Task goal: Leave out the pictures, and reproduce exactly the lines from the line containing "TOF2: VL53L0X -> VL53L1X" through the final line of the entries.

Records for the exercise:
════

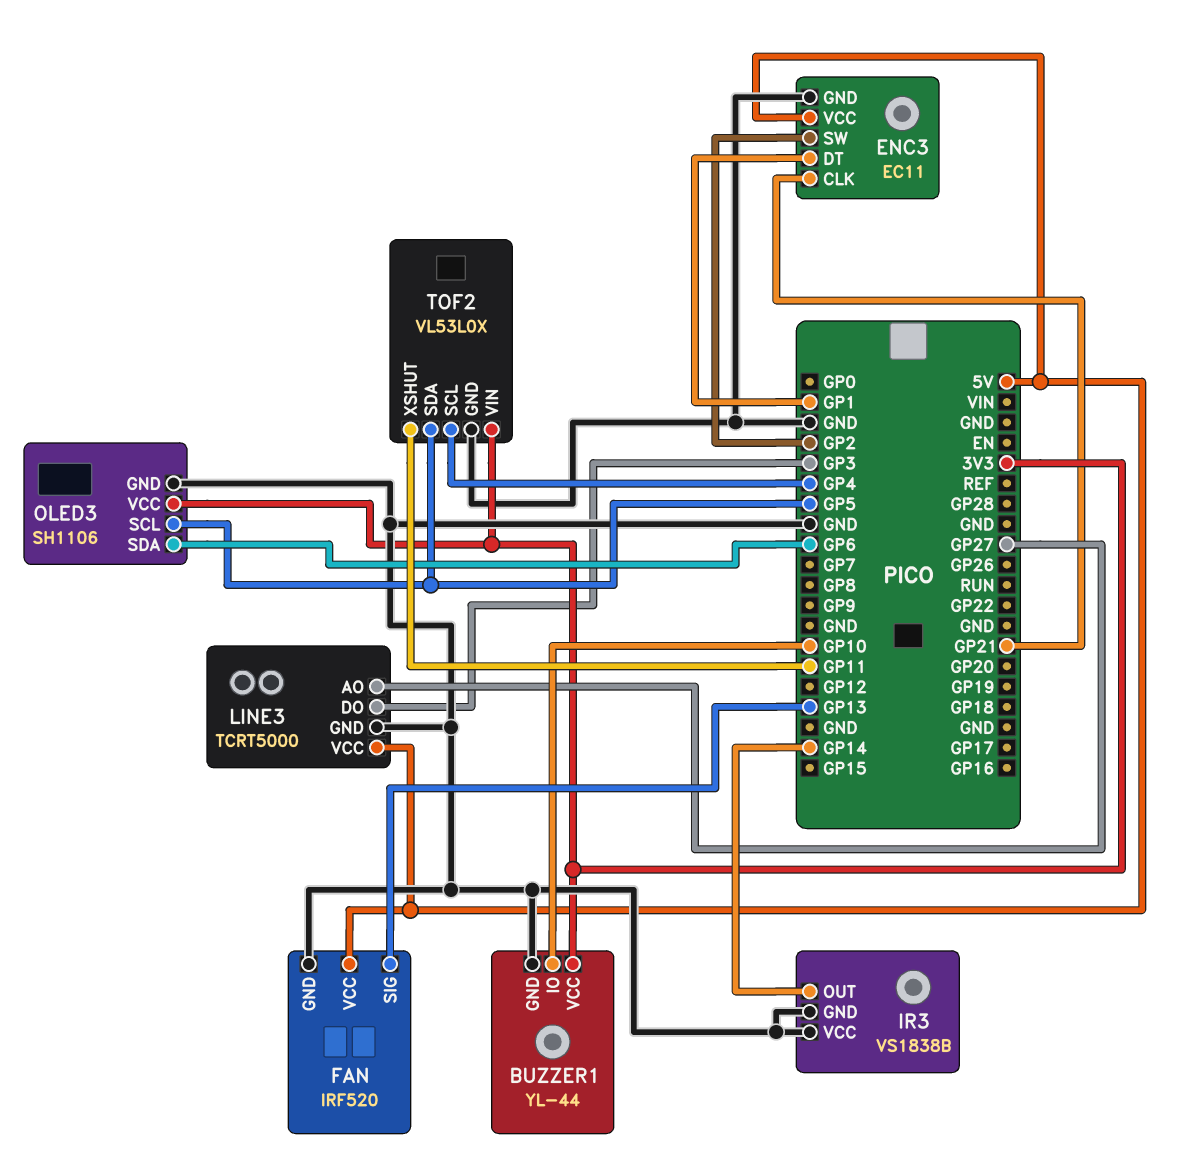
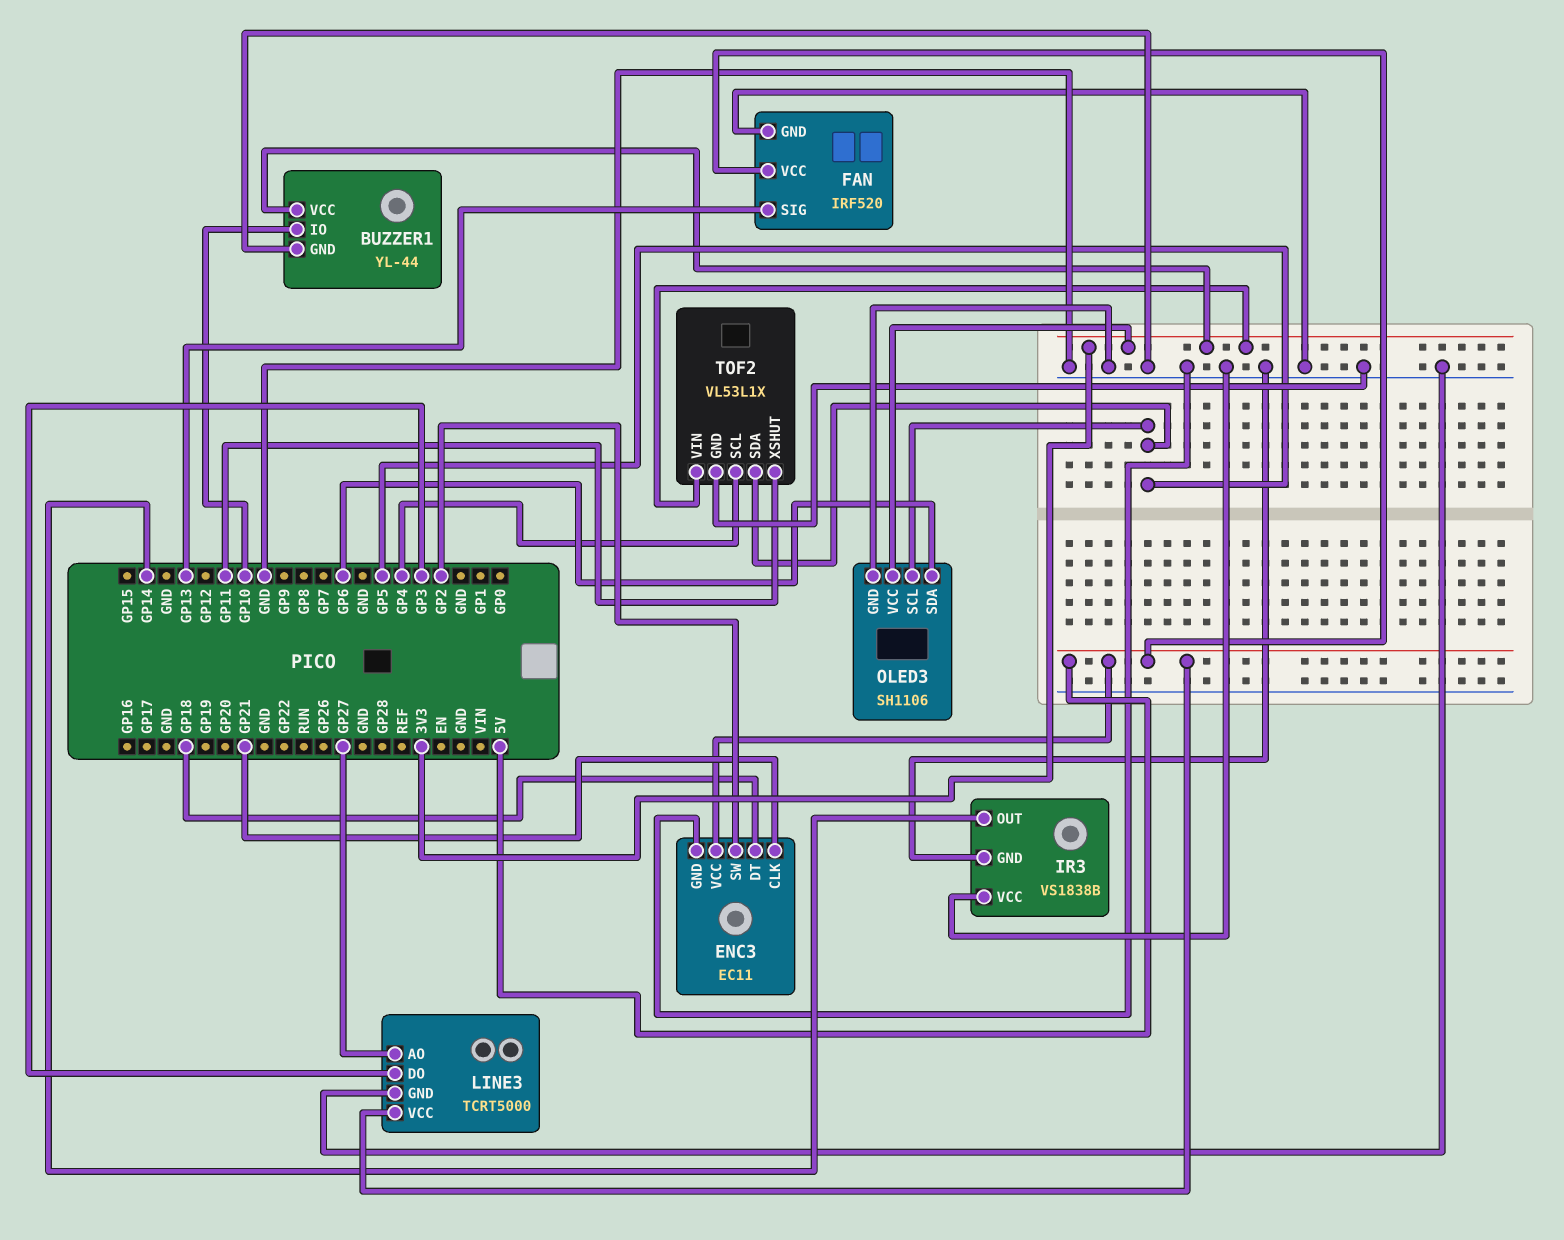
ENC3 pin DT: GP1 -> GP18
TOF2: VL53L0X -> VL53L1X

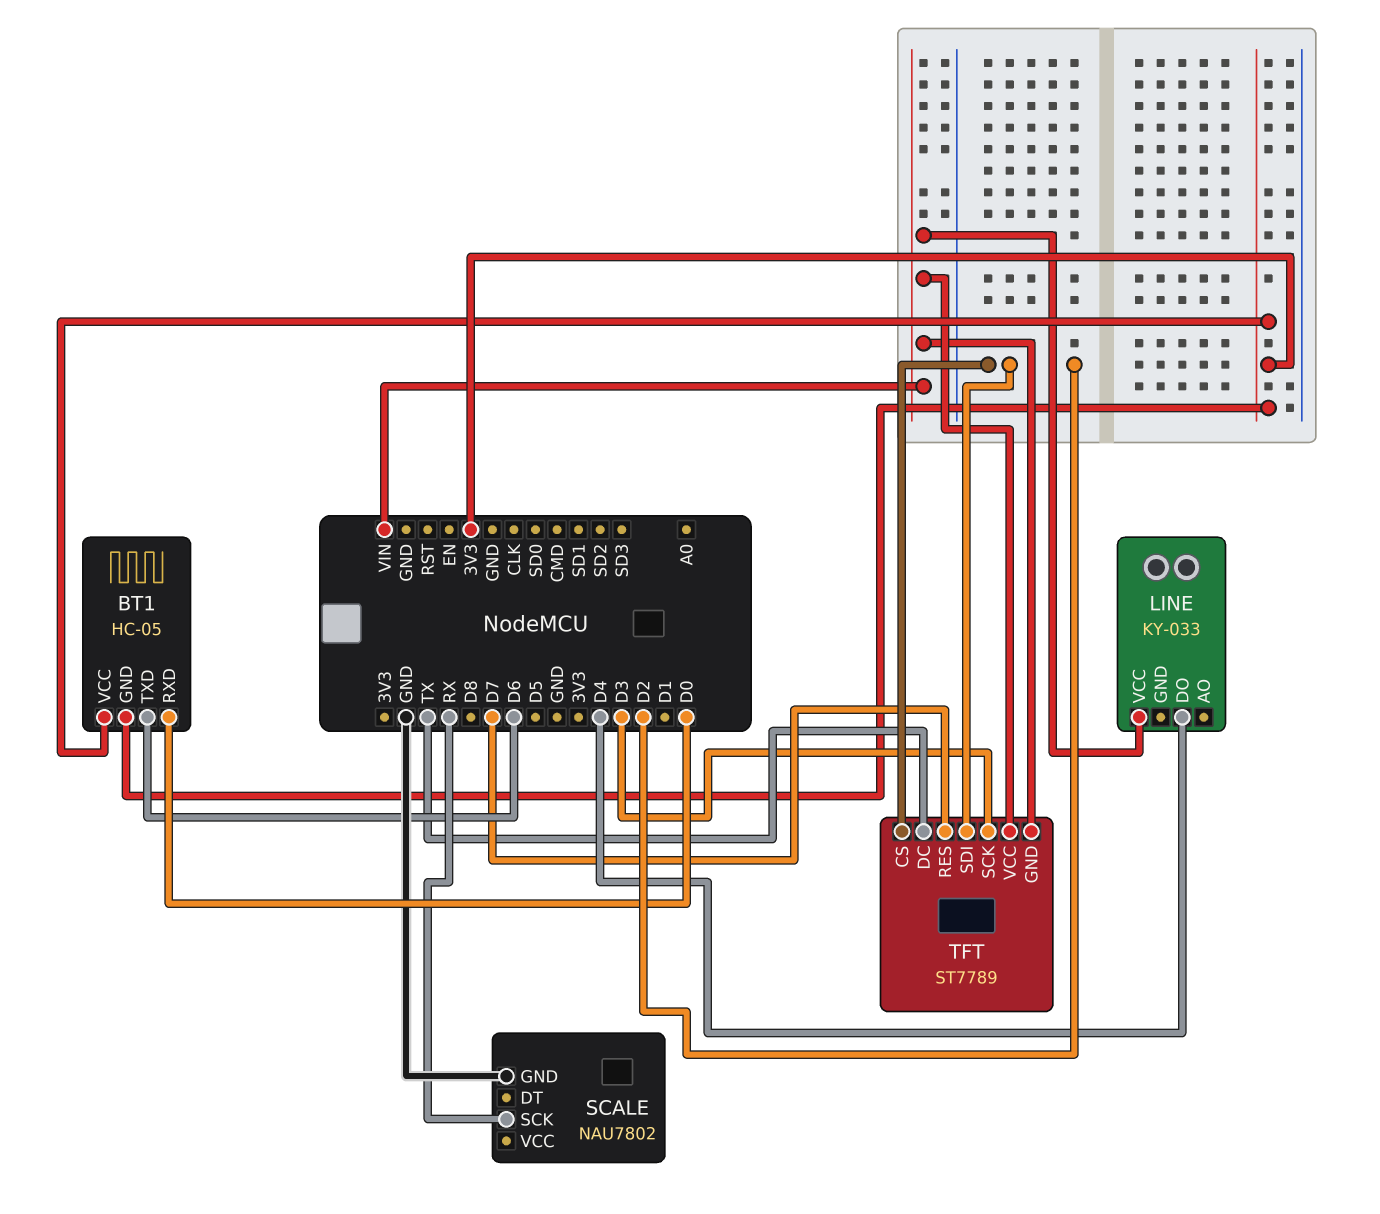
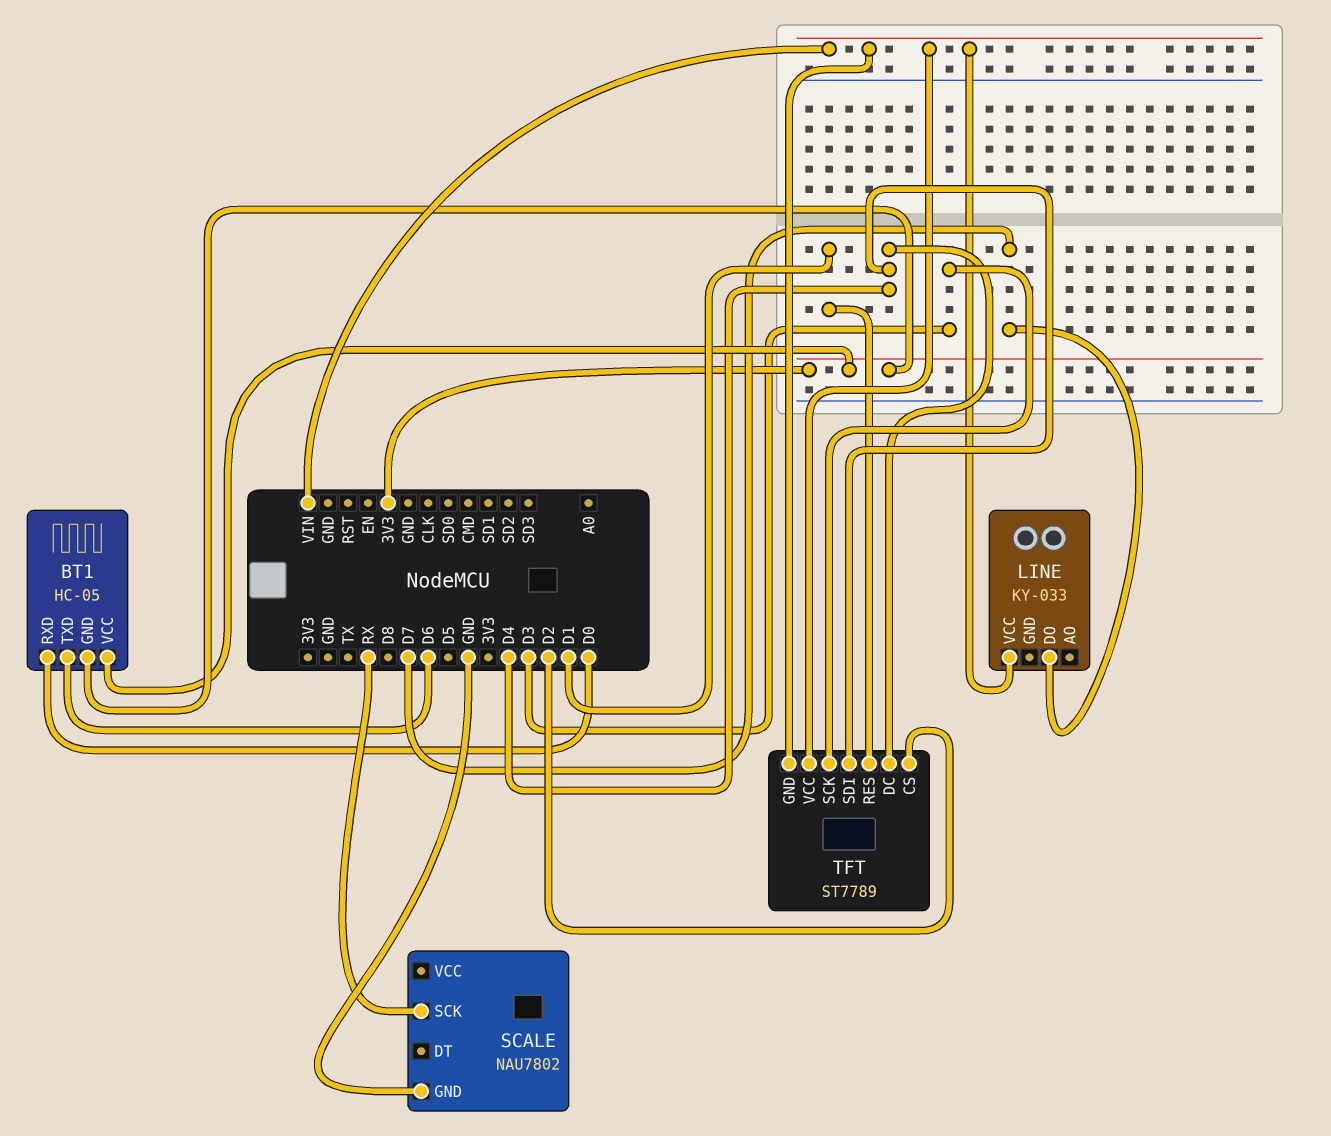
LINE pin DO: D4 -> D7
TFT pin DC: TX -> D4
TFT pin RES: D7 -> D1
TFT pin SDI: D2 -> D4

════

Exercise answer:
TOF2: VL53L0X -> VL53L1X

LINE pin DO: D4 -> D7
TFT pin DC: TX -> D4
TFT pin RES: D7 -> D1
TFT pin SDI: D2 -> D4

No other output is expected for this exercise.